Goal of the exercise
Omit the pictures, and output the rest of the entries exactly as written.
━━━━━━━━━━━━━━━━━━━━━━━━━━━━━━
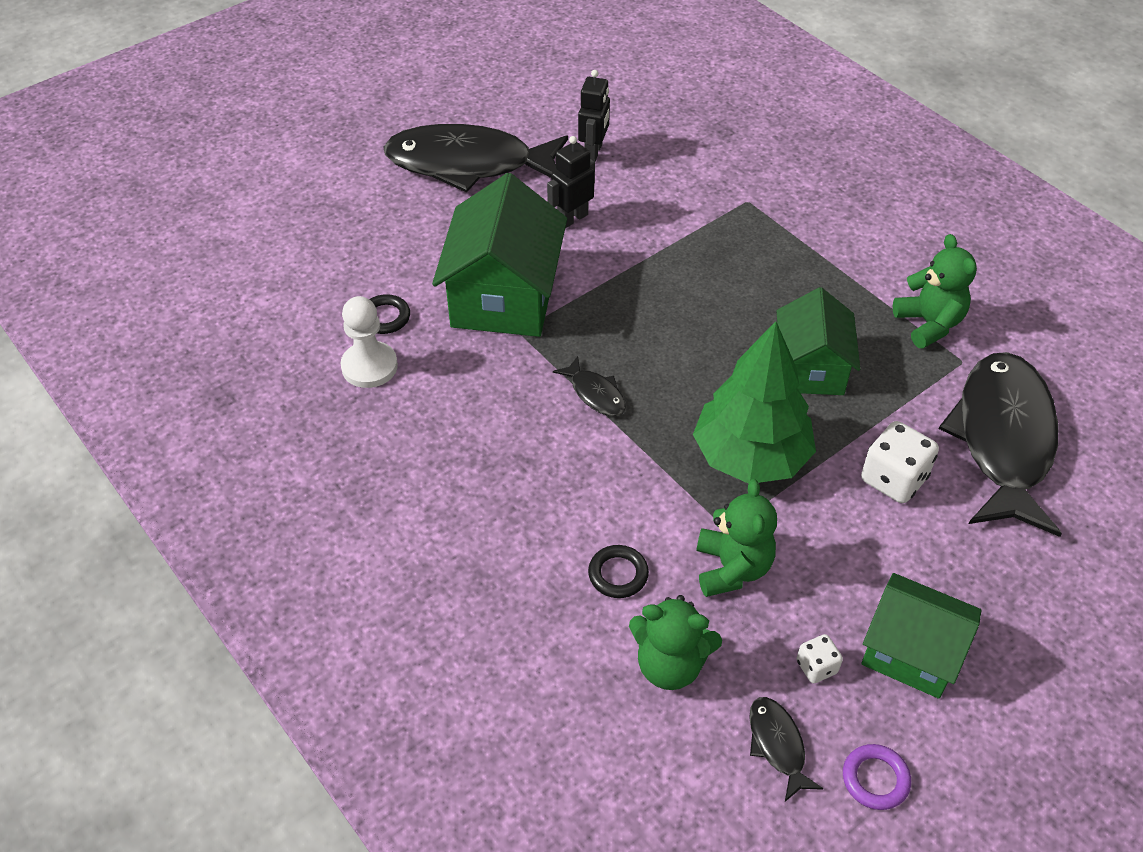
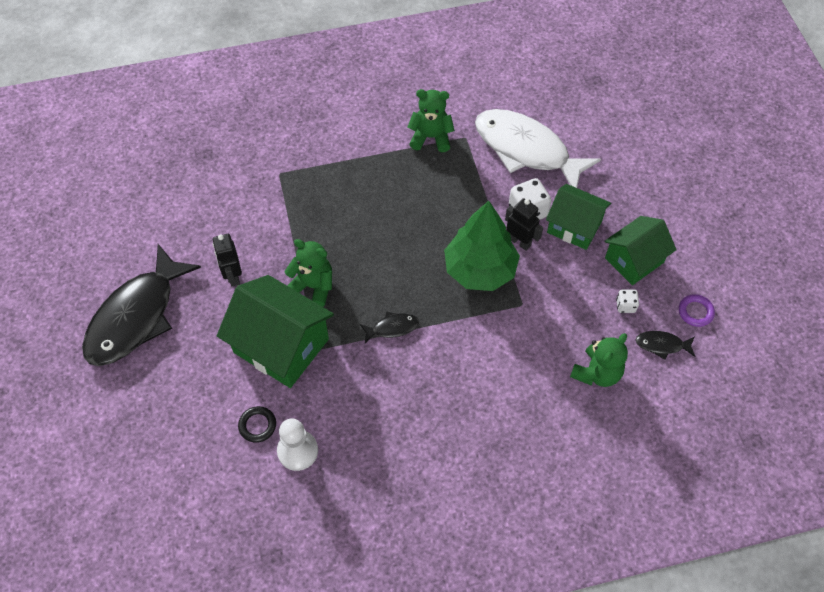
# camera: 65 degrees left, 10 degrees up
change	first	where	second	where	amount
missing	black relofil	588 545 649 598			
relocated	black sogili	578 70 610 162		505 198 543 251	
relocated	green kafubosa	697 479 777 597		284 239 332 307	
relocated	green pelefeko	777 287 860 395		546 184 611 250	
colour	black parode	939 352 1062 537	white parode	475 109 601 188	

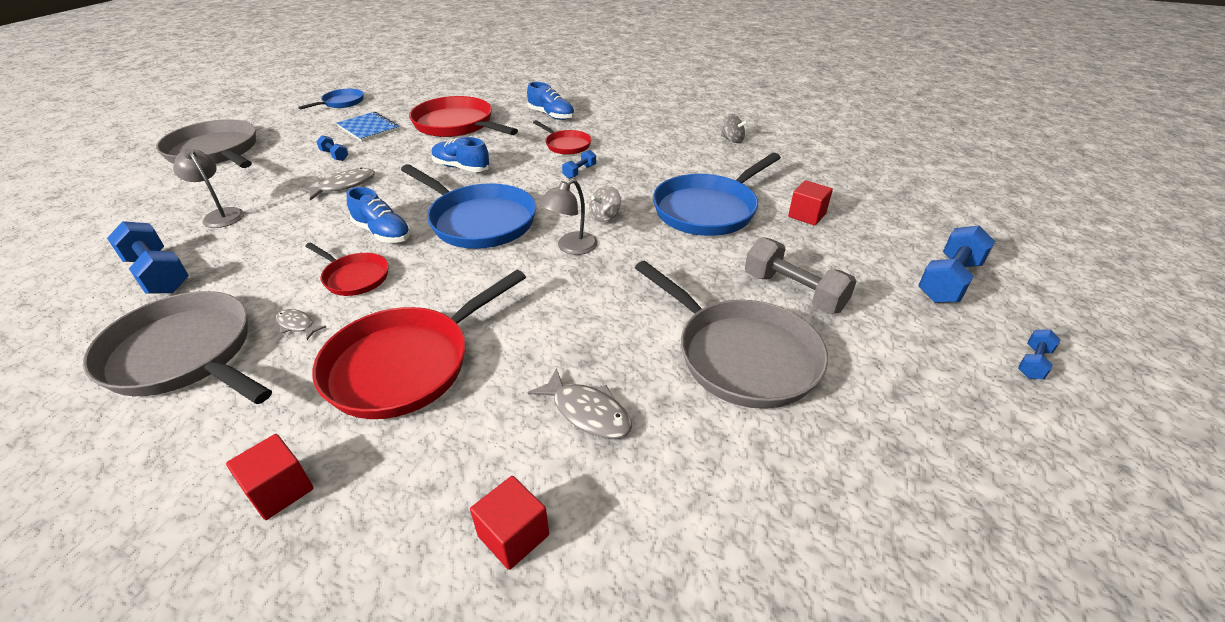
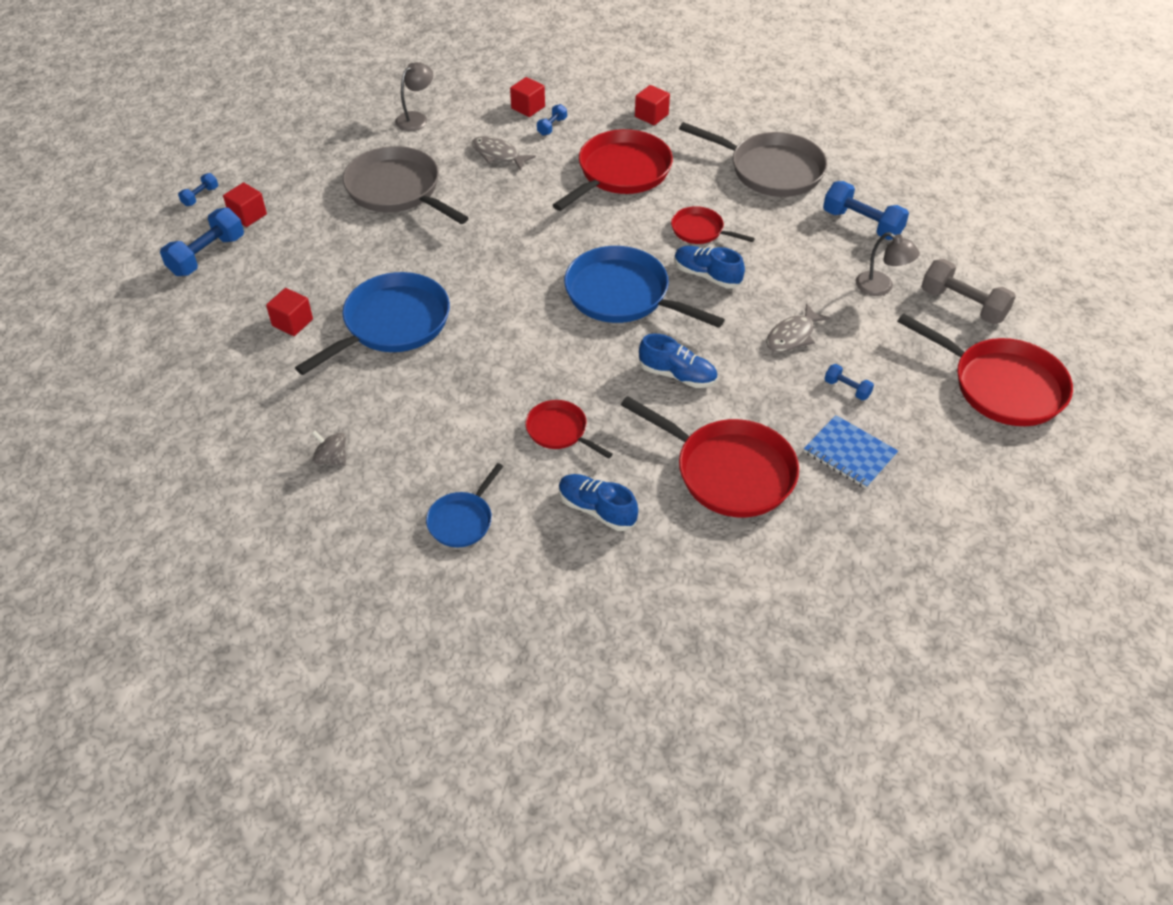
# camera: 175 degrees right, 10 degrees up
change	first	where	second	where	amount
missing	grey parode	276 309 326 340			
missing	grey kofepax	589 186 621 222			
appeared			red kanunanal	223 182 267 227	
relocated	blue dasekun	298 89 364 110		426 463 503 547	
relocated	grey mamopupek	539 179 598 255		395 62 433 131	
relocated	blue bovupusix	562 150 596 179		537 104 567 136	
relocated	grey bovupusix	745 237 857 314		921 259 1016 324	
colour	grey dasekun	156 119 256 168	red dasekun	897 313 1073 426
━━━━━━━━━━━━━━━━━━━━━━━━━━━━━━
Response box
# camera: 65 degrees left, 10 degrees up
change	first	where	second	where	amount
missing	black relofil	588 545 649 598			
relocated	black sogili	578 70 610 162		505 198 543 251	
relocated	green kafubosa	697 479 777 597		284 239 332 307	
relocated	green pelefeko	777 287 860 395		546 184 611 250	
colour	black parode	939 352 1062 537	white parode	475 109 601 188	

# camera: 175 degrees right, 10 degrees up
change	first	where	second	where	amount
missing	grey parode	276 309 326 340			
missing	grey kofepax	589 186 621 222			
appeared			red kanunanal	223 182 267 227	
relocated	blue dasekun	298 89 364 110		426 463 503 547	
relocated	grey mamopupek	539 179 598 255		395 62 433 131	
relocated	blue bovupusix	562 150 596 179		537 104 567 136	
relocated	grey bovupusix	745 237 857 314		921 259 1016 324	
colour	grey dasekun	156 119 256 168	red dasekun	897 313 1073 426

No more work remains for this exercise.